Work instructions → Please take the lines from the one holding "building: [167,45,220,88] -> none" through the one holding "building: [16,564,123,672] -> none" in the data below and copy them exactly.

Data for the task →
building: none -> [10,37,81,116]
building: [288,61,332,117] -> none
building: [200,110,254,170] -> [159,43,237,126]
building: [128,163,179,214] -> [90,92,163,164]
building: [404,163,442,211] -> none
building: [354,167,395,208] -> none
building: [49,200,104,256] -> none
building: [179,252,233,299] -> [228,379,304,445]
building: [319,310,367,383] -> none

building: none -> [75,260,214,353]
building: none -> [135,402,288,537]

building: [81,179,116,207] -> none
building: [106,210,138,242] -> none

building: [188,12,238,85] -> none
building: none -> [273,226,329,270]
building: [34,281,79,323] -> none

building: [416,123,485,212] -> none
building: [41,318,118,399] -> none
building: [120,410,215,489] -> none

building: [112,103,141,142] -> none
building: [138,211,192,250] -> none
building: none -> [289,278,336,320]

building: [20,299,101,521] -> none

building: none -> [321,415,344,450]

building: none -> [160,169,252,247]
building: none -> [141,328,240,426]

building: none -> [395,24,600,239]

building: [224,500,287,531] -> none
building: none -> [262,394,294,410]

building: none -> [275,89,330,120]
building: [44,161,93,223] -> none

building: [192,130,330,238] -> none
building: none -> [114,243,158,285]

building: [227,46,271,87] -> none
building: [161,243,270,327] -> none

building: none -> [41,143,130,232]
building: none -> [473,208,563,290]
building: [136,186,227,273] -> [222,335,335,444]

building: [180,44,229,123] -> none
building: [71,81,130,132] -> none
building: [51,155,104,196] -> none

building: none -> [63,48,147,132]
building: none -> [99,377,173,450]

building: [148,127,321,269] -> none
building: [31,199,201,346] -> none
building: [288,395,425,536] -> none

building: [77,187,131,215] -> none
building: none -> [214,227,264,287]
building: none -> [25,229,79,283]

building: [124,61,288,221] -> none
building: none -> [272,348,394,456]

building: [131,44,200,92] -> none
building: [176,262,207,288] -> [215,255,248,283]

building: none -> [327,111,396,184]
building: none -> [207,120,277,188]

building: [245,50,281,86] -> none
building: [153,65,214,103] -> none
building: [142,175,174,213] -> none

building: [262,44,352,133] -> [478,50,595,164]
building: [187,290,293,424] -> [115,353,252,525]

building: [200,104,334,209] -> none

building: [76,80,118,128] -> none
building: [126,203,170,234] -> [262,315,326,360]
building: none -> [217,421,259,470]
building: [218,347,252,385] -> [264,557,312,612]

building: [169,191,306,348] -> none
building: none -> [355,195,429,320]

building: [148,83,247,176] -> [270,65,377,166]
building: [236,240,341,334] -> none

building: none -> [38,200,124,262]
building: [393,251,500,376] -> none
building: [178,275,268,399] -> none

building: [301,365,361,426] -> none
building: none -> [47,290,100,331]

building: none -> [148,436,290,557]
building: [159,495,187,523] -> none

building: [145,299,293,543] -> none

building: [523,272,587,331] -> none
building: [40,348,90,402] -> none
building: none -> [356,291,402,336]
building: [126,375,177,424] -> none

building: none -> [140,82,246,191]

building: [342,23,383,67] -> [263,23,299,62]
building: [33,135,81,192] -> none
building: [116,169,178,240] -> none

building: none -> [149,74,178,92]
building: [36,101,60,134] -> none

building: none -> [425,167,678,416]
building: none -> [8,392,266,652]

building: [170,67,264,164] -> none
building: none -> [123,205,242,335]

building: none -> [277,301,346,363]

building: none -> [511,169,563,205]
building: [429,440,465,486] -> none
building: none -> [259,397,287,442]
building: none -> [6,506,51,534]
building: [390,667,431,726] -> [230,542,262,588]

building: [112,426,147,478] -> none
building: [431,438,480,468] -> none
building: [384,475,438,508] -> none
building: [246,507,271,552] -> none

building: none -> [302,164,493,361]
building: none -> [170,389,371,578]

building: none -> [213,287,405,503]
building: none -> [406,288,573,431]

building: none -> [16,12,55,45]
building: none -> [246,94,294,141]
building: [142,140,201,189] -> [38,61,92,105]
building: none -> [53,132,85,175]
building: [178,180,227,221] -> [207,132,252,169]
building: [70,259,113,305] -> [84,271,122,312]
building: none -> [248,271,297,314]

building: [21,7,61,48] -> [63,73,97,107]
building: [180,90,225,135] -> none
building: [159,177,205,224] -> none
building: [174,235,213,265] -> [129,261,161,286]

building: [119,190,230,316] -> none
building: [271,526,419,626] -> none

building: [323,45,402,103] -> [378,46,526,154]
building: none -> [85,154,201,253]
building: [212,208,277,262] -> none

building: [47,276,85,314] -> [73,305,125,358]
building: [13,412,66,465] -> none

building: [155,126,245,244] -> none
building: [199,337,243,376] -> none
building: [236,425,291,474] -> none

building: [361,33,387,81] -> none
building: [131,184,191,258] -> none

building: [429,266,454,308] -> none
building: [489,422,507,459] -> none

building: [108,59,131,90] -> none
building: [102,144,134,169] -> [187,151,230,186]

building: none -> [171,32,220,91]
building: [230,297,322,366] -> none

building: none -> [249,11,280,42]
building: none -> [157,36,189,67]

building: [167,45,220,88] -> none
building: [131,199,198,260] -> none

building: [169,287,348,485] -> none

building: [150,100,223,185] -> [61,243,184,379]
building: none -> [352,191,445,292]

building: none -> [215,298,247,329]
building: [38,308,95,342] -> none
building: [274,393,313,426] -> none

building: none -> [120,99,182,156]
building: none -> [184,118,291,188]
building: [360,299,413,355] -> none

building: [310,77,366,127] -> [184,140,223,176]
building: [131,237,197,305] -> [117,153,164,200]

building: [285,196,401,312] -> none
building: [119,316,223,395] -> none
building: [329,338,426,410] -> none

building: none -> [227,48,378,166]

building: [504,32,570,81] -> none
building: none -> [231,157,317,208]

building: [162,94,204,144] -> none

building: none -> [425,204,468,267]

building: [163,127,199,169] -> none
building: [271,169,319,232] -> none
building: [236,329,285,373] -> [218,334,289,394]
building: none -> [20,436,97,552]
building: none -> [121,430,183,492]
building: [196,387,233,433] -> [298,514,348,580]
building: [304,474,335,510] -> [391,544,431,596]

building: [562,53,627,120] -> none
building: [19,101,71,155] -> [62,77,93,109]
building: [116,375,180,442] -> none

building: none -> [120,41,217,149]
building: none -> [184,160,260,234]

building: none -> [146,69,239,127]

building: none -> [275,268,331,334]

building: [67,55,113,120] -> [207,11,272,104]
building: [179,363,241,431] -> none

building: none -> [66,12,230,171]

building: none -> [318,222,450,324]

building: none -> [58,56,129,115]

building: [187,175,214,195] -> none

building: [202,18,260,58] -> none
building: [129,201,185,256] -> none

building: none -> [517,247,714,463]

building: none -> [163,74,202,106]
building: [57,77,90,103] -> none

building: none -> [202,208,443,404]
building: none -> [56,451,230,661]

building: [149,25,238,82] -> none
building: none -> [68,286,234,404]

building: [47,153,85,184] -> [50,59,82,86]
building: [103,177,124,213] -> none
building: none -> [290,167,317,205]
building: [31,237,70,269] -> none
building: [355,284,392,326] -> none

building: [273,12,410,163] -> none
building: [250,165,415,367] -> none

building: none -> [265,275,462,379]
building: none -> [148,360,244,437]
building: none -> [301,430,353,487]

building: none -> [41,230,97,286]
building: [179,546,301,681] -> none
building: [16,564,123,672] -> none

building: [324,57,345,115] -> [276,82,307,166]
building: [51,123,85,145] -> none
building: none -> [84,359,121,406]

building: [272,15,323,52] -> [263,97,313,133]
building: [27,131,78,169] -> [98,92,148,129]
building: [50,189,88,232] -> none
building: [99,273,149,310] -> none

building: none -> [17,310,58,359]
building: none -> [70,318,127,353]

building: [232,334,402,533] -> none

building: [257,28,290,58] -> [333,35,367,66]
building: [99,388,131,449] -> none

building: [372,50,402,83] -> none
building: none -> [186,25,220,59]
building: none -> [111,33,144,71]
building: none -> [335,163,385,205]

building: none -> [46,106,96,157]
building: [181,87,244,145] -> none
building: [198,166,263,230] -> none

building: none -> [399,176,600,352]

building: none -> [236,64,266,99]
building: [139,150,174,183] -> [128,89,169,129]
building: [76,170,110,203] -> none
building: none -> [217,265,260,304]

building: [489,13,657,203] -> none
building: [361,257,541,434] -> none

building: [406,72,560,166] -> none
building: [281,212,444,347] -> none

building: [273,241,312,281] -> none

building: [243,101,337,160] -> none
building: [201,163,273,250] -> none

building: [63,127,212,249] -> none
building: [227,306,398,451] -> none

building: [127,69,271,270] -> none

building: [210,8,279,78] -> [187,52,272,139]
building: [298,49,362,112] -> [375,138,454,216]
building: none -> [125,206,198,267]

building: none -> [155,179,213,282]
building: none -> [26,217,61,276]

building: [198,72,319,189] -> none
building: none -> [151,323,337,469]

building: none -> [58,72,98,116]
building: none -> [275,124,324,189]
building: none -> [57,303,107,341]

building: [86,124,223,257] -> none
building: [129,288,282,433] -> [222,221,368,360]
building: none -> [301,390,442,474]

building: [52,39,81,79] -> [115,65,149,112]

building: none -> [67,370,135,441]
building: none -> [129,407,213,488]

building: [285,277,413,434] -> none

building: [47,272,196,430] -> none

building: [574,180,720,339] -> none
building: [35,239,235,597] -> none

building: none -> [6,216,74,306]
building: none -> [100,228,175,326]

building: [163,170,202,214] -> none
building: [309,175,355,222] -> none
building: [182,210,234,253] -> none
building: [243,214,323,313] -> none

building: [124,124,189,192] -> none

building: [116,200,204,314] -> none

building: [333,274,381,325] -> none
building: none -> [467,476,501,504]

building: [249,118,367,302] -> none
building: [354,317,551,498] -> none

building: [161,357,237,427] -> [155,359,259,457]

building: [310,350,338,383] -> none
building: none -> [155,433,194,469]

Solution →
building: [167,45,220,88] -> none
building: [131,199,198,260] -> none

building: [169,287,348,485] -> none

building: [150,100,223,185] -> [61,243,184,379]
building: none -> [352,191,445,292]

building: none -> [215,298,247,329]
building: [38,308,95,342] -> none
building: [274,393,313,426] -> none

building: none -> [120,99,182,156]
building: none -> [184,118,291,188]
building: [360,299,413,355] -> none

building: [310,77,366,127] -> [184,140,223,176]
building: [131,237,197,305] -> [117,153,164,200]

building: [285,196,401,312] -> none
building: [119,316,223,395] -> none
building: [329,338,426,410] -> none

building: none -> [227,48,378,166]

building: [504,32,570,81] -> none
building: none -> [231,157,317,208]

building: [162,94,204,144] -> none

building: none -> [425,204,468,267]

building: [163,127,199,169] -> none
building: [271,169,319,232] -> none
building: [236,329,285,373] -> [218,334,289,394]
building: none -> [20,436,97,552]
building: none -> [121,430,183,492]
building: [196,387,233,433] -> [298,514,348,580]
building: [304,474,335,510] -> [391,544,431,596]

building: [562,53,627,120] -> none
building: [19,101,71,155] -> [62,77,93,109]
building: [116,375,180,442] -> none

building: none -> [120,41,217,149]
building: none -> [184,160,260,234]

building: none -> [146,69,239,127]

building: none -> [275,268,331,334]

building: [67,55,113,120] -> [207,11,272,104]
building: [179,363,241,431] -> none

building: none -> [66,12,230,171]

building: none -> [318,222,450,324]

building: none -> [58,56,129,115]

building: [187,175,214,195] -> none

building: [202,18,260,58] -> none
building: [129,201,185,256] -> none

building: none -> [517,247,714,463]

building: none -> [163,74,202,106]
building: [57,77,90,103] -> none

building: none -> [202,208,443,404]
building: none -> [56,451,230,661]

building: [149,25,238,82] -> none
building: none -> [68,286,234,404]

building: [47,153,85,184] -> [50,59,82,86]
building: [103,177,124,213] -> none
building: none -> [290,167,317,205]
building: [31,237,70,269] -> none
building: [355,284,392,326] -> none

building: [273,12,410,163] -> none
building: [250,165,415,367] -> none

building: none -> [265,275,462,379]
building: none -> [148,360,244,437]
building: none -> [301,430,353,487]

building: none -> [41,230,97,286]
building: [179,546,301,681] -> none
building: [16,564,123,672] -> none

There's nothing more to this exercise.